■ Records for the task ■

=== Section Start ===

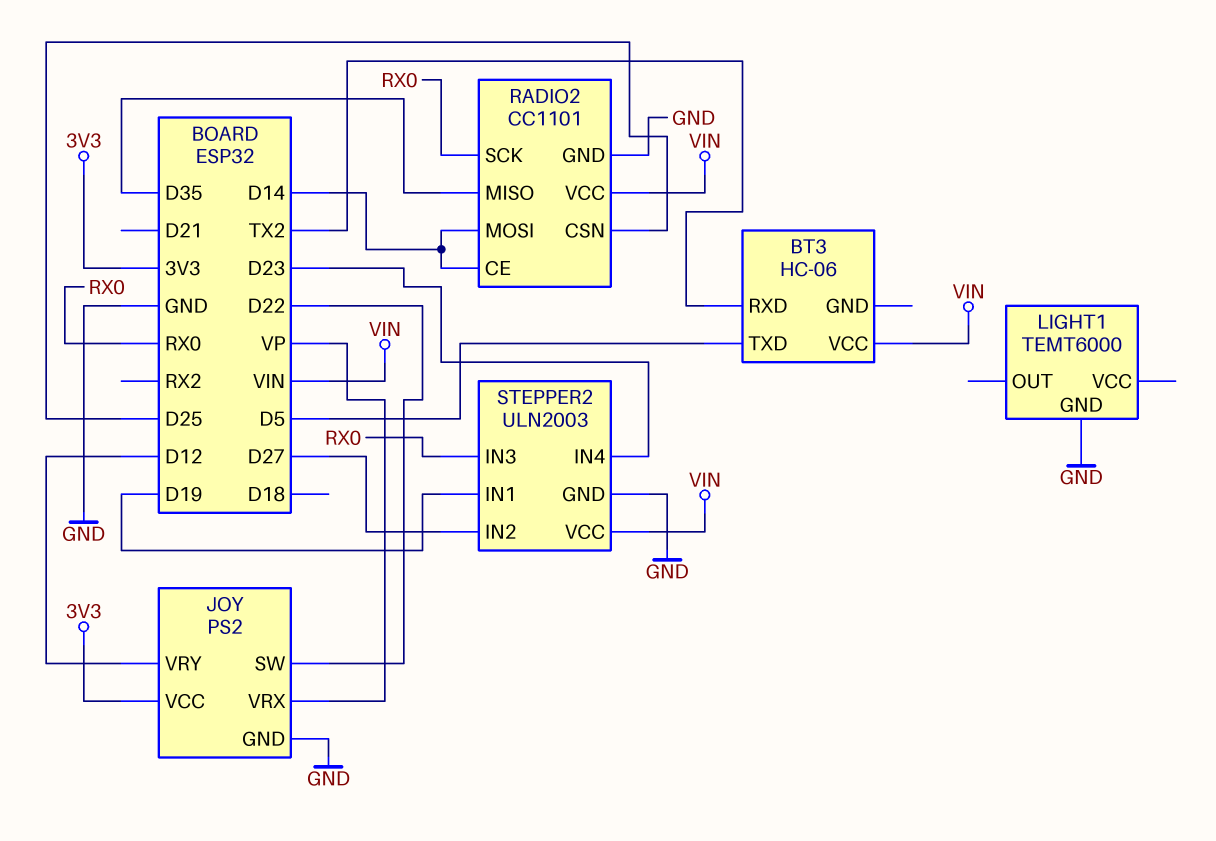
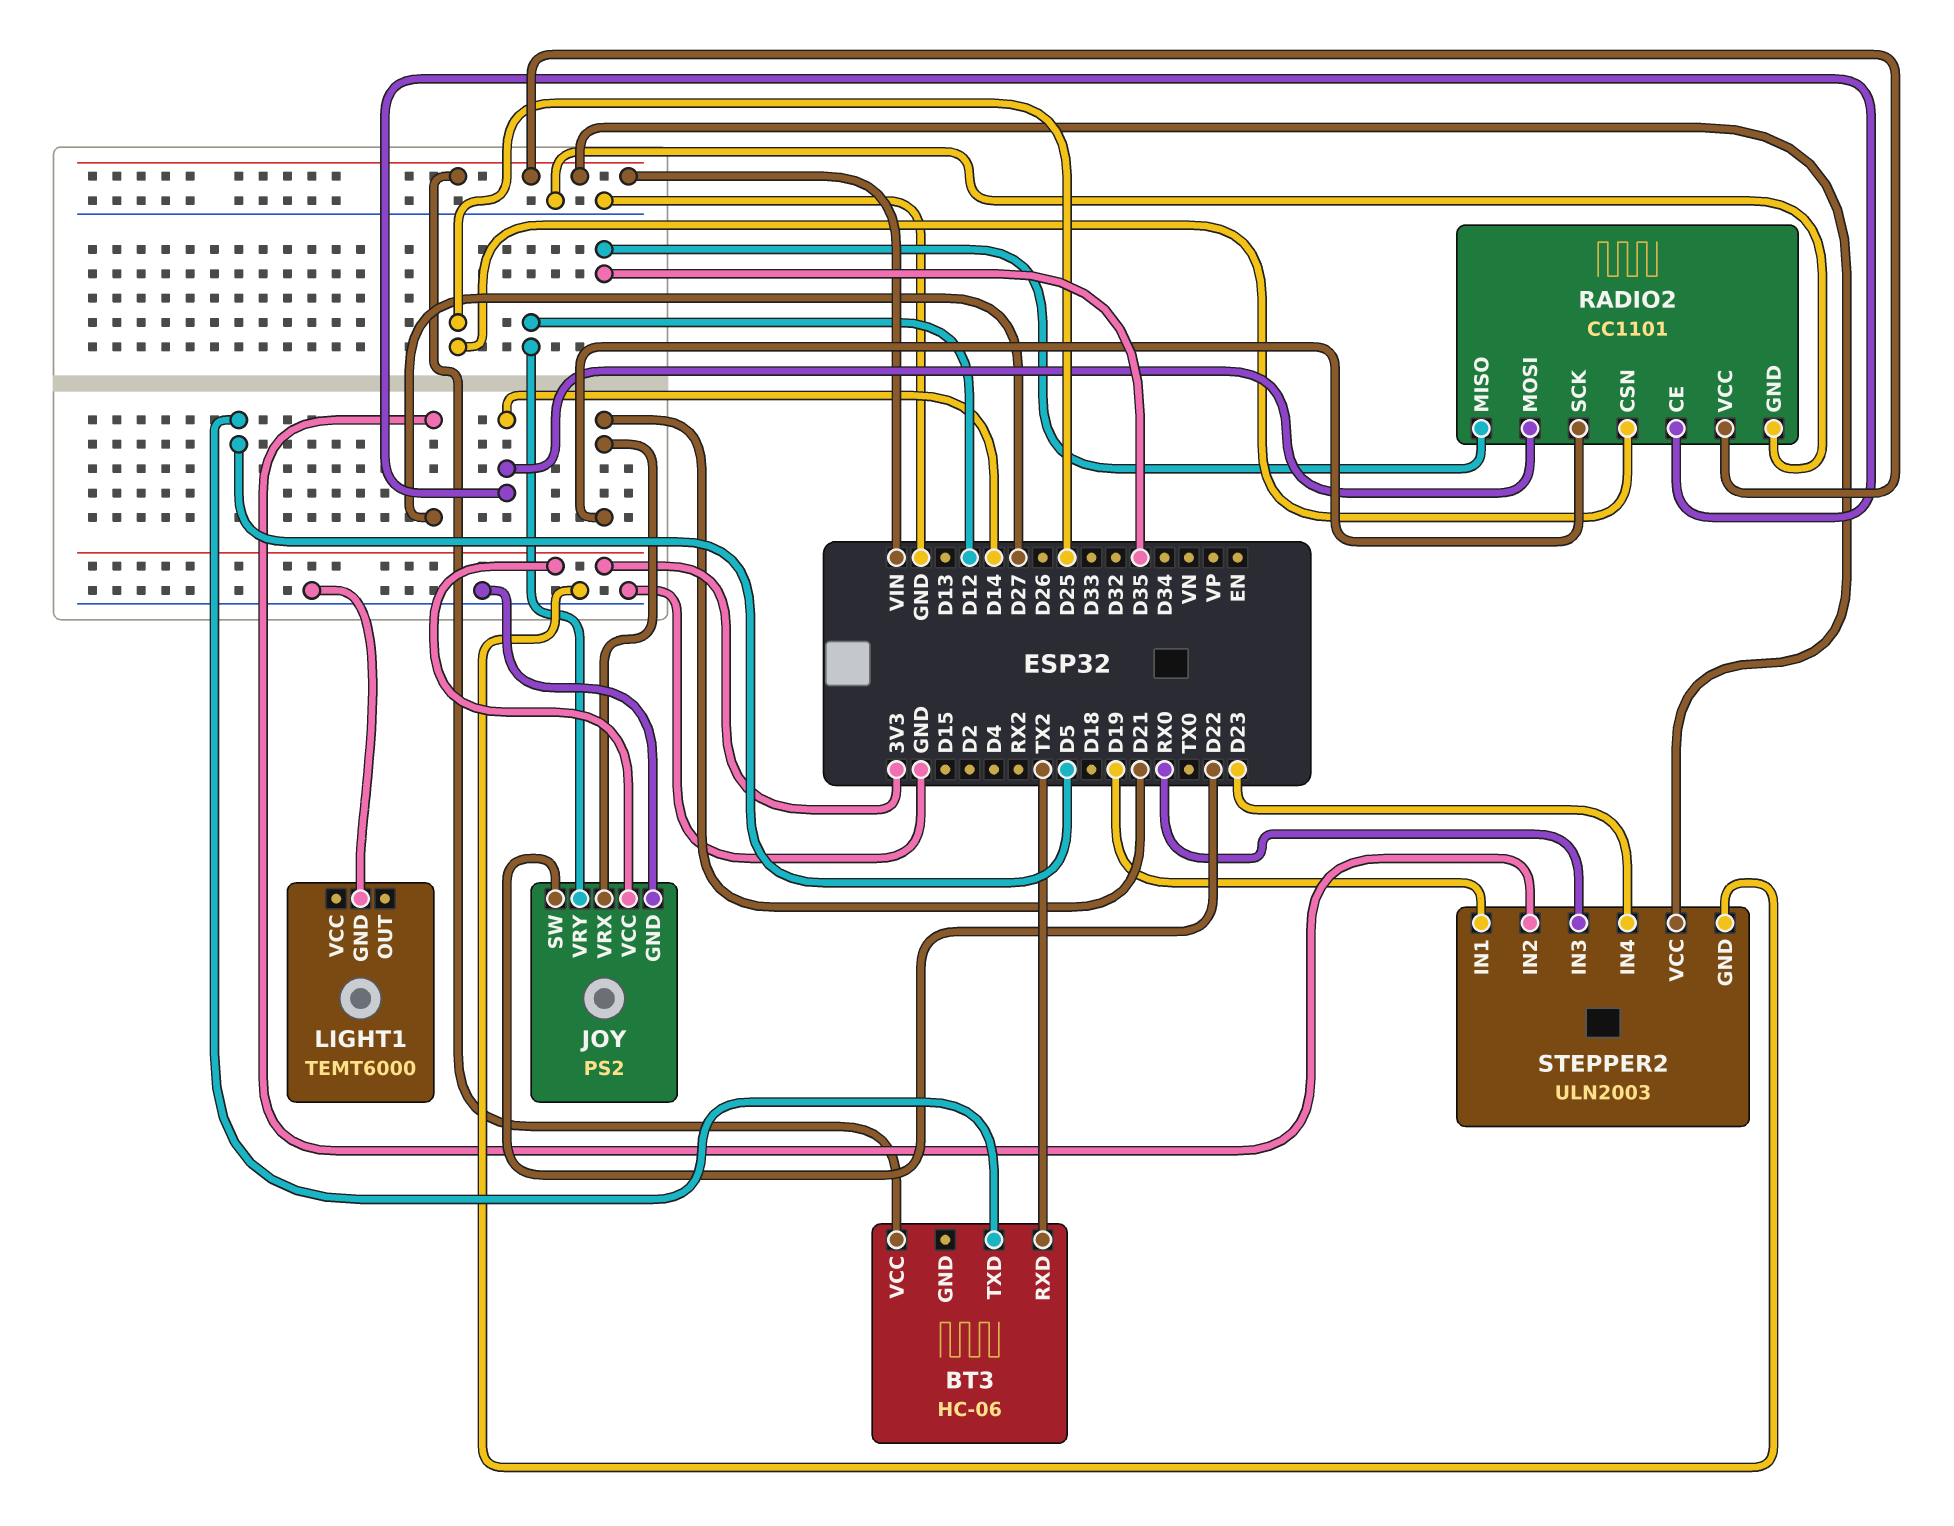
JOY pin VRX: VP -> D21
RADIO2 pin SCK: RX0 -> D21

=== Section End ===
=== Section Start ===

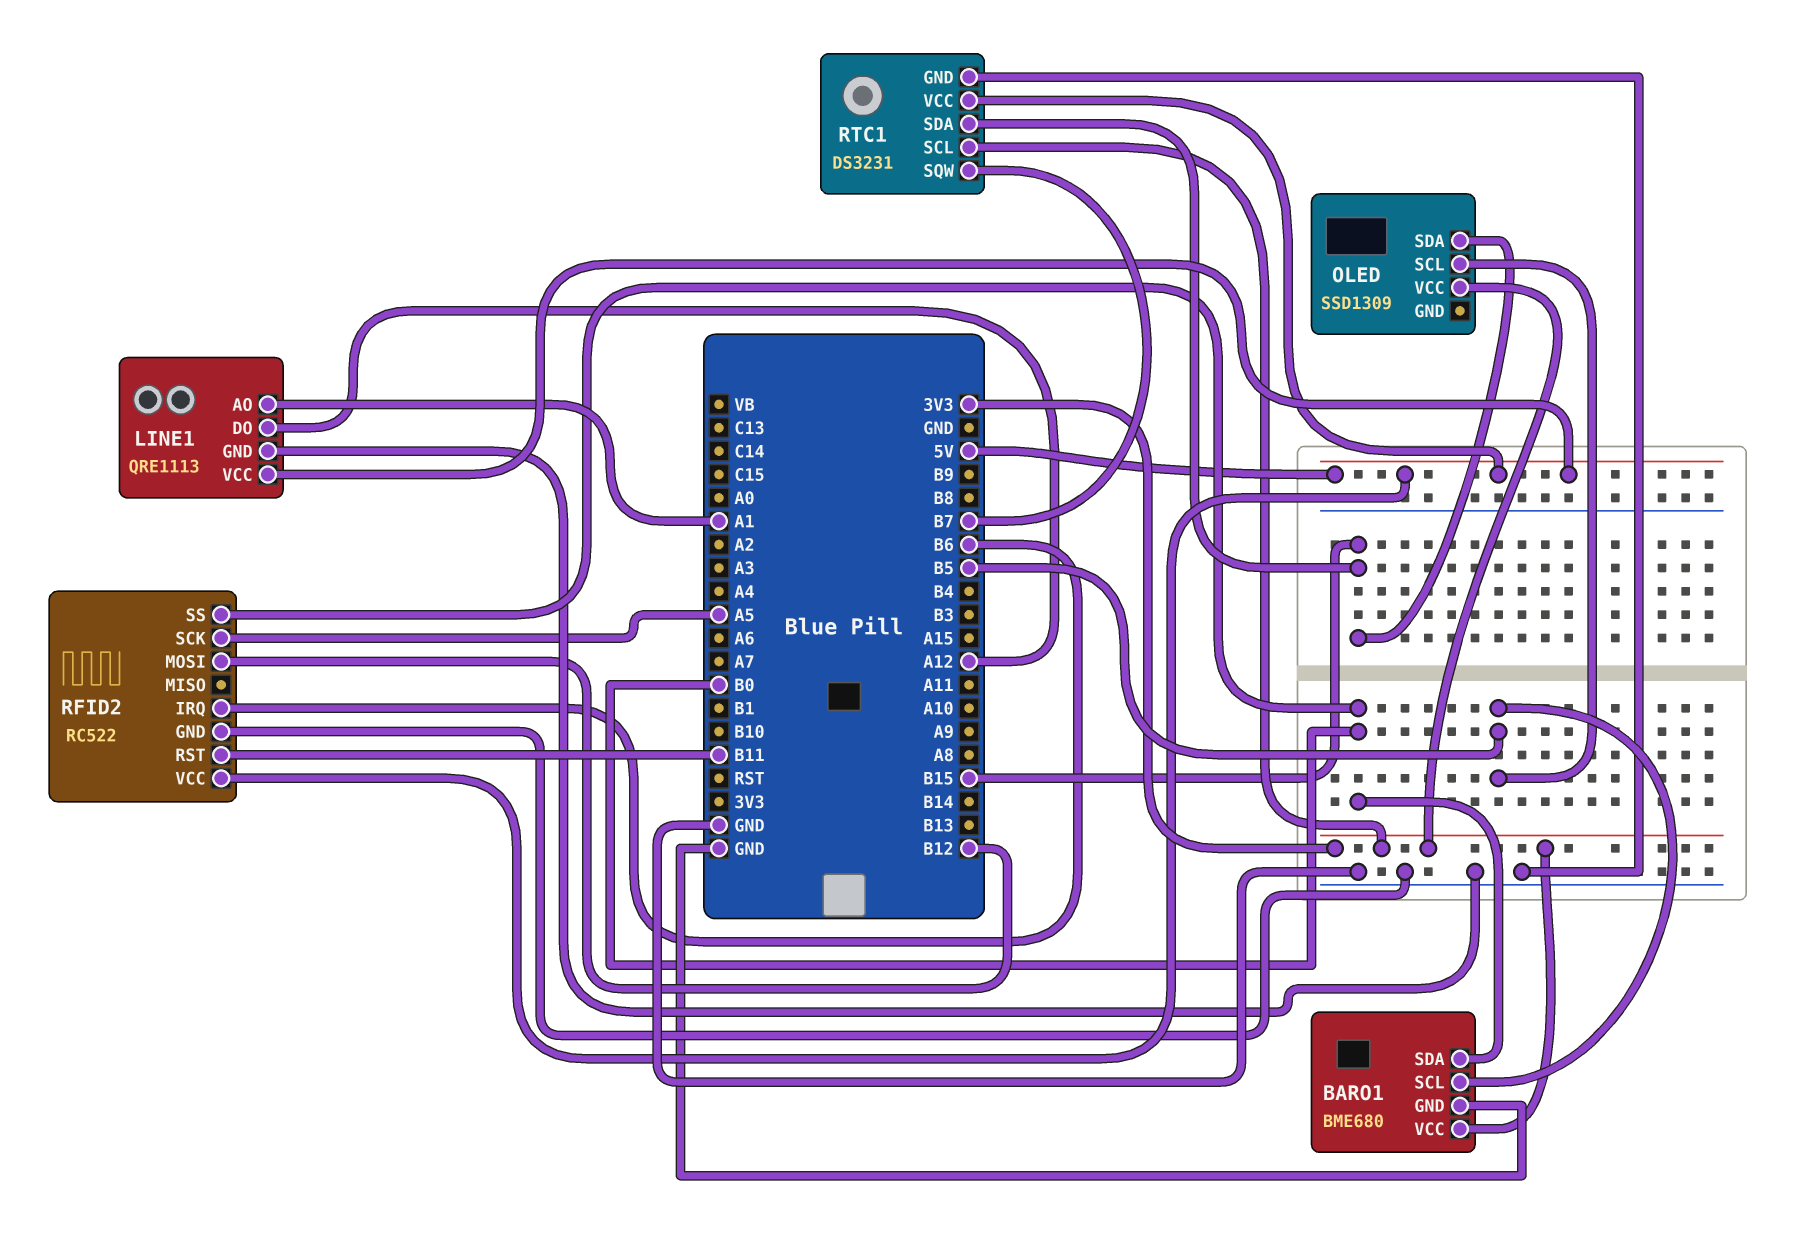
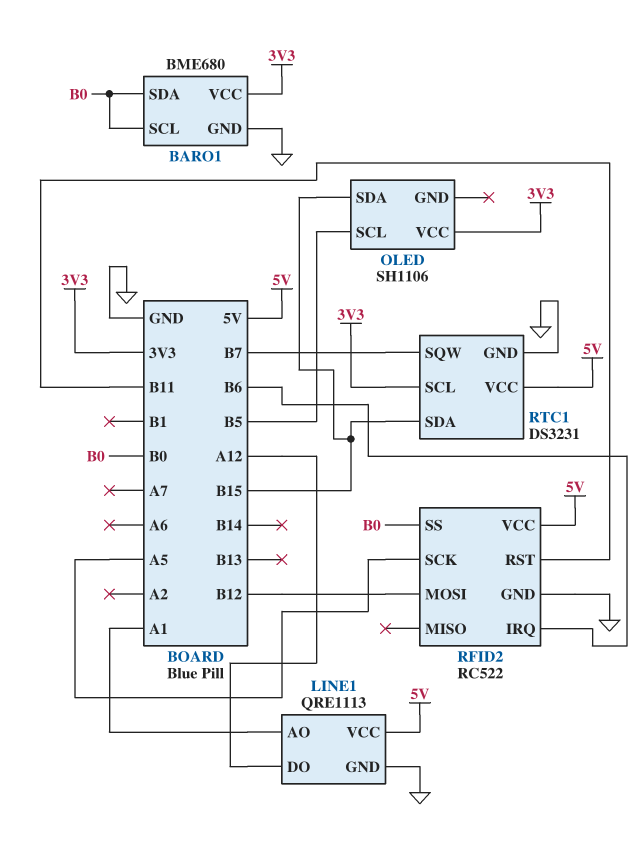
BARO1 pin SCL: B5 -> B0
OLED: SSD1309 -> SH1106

=== Section End ===
=== Section Start ===

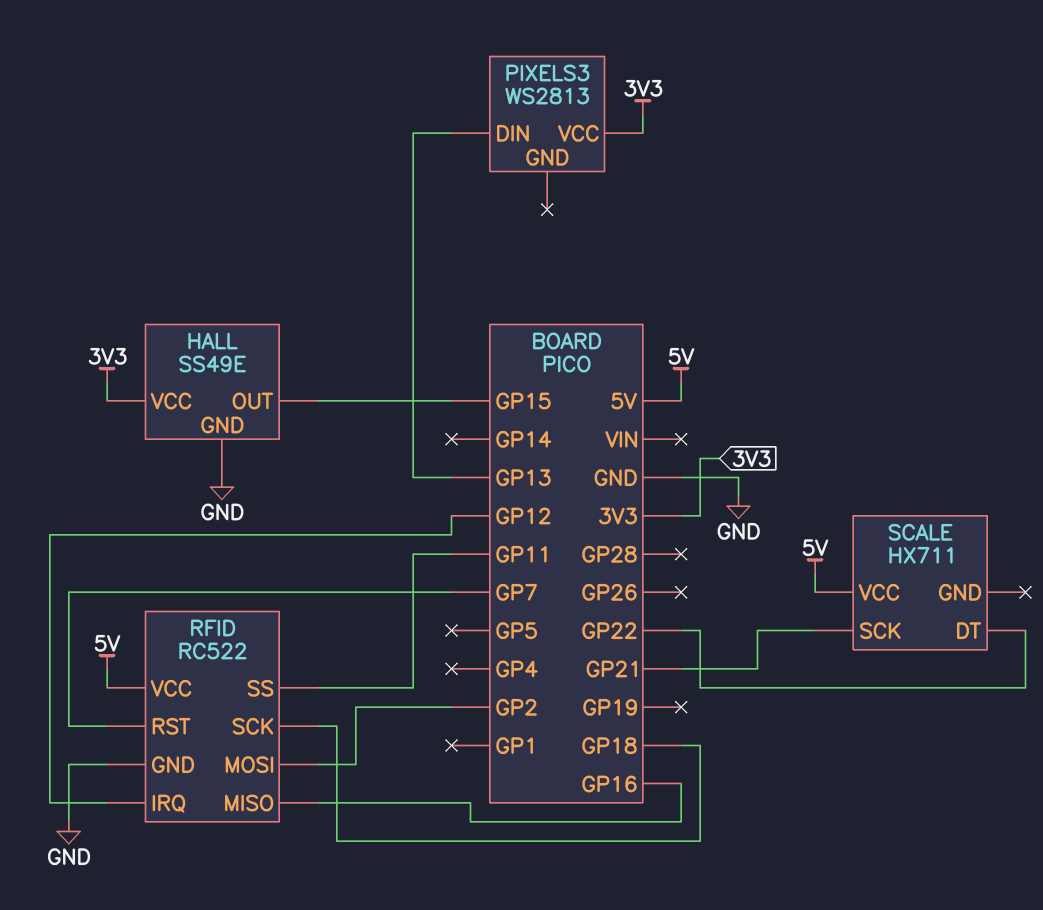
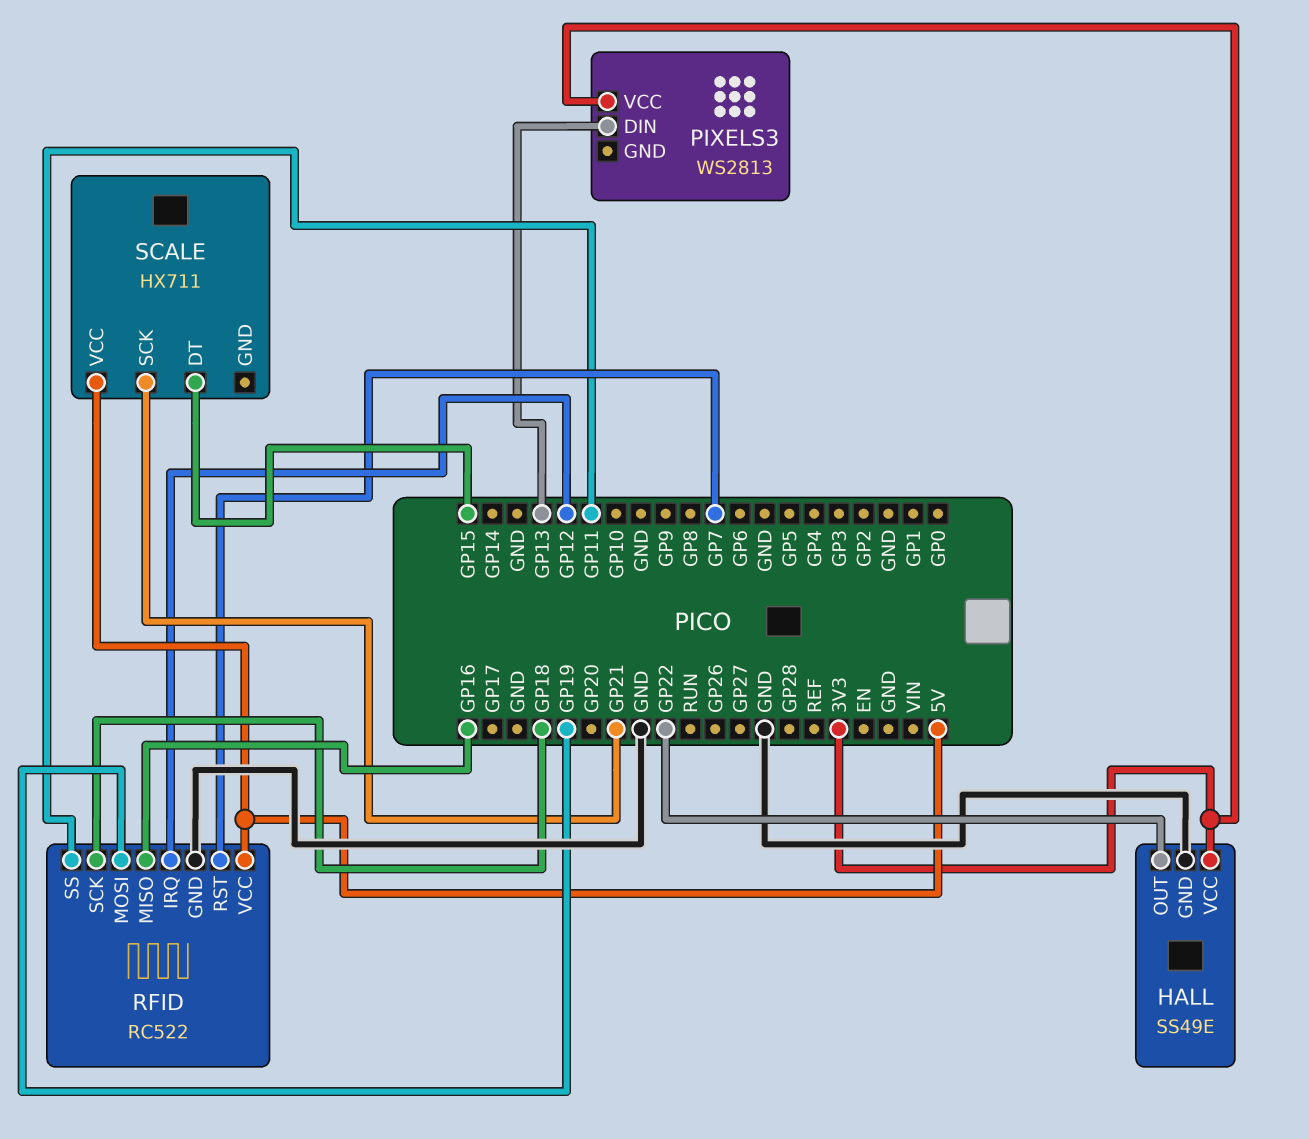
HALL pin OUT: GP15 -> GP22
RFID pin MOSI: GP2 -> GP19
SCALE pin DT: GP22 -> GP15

=== Section End ===

■ Work instructions ■
All that should be written out is the stretch of lines above between the one holding "HALL pin OUT: GP15 -> GP22" and the one holding "SCALE pin DT: GP22 -> GP15", inclusive, exactly as given.

■ Answer space ■
HALL pin OUT: GP15 -> GP22
RFID pin MOSI: GP2 -> GP19
SCALE pin DT: GP22 -> GP15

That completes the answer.